RECORDED DATA: Begin

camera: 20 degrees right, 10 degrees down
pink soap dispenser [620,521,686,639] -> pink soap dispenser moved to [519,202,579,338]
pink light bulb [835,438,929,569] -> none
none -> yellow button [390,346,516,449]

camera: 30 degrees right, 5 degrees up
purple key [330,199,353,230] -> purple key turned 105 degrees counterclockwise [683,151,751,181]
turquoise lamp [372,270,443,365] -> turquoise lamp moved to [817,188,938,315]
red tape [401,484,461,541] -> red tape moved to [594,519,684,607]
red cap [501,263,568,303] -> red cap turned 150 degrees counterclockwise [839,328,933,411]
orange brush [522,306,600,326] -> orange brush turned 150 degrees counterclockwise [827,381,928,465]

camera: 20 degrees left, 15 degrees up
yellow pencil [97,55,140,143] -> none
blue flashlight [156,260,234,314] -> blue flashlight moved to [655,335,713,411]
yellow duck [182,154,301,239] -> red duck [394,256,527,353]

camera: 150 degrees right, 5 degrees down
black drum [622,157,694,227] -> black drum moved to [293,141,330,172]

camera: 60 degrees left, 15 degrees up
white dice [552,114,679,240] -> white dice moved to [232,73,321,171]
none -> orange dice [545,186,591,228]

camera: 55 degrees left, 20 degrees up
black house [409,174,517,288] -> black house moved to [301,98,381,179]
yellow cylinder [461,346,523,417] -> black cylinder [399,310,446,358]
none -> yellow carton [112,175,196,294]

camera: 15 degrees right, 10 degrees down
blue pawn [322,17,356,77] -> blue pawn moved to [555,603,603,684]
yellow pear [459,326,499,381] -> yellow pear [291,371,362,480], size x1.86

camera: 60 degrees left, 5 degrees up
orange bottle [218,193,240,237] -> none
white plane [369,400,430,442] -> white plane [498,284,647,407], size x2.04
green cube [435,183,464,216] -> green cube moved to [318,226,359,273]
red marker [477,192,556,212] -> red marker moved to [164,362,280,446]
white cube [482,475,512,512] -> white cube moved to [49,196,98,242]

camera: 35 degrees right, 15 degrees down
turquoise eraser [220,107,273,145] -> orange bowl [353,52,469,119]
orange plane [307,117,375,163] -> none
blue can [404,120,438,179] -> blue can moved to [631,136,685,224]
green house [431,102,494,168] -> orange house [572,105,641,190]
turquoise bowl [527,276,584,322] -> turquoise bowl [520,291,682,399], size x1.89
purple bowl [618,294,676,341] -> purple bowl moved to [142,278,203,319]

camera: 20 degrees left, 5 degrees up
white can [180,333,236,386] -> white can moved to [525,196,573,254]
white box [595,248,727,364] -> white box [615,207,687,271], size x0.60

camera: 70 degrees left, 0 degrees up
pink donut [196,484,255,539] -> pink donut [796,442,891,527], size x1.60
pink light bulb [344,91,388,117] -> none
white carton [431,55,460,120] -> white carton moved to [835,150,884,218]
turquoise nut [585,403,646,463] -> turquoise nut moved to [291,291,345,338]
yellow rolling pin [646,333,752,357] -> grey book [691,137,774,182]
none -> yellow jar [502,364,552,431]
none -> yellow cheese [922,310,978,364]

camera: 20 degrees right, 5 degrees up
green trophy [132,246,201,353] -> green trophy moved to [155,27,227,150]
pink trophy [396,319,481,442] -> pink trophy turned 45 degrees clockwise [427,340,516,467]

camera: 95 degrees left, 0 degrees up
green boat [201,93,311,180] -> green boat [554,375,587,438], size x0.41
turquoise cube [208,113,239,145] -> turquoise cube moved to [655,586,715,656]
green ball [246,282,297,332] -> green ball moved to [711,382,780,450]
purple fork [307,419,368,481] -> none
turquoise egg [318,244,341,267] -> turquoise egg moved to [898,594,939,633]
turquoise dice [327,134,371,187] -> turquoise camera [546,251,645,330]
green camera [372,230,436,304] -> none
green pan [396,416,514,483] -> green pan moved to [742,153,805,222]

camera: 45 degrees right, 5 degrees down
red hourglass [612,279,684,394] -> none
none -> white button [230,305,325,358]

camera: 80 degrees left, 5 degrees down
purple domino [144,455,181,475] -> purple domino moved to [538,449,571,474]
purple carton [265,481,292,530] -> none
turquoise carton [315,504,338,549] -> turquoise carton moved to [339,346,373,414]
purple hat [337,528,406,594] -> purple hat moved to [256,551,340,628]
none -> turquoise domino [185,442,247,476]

RECORDED DATA: End

AIM OF THE TASK
Return the span of lines in the data above that opens at the line with "none -> orange dice [545,186,591,228]" and closes at the line with "blue pawn [322,17,356,77]", exactly, ends included, nothing else.

TASK RESULT
none -> orange dice [545,186,591,228]

camera: 55 degrees left, 20 degrees up
black house [409,174,517,288] -> black house moved to [301,98,381,179]
yellow cylinder [461,346,523,417] -> black cylinder [399,310,446,358]
none -> yellow carton [112,175,196,294]

camera: 15 degrees right, 10 degrees down
blue pawn [322,17,356,77] -> blue pawn moved to [555,603,603,684]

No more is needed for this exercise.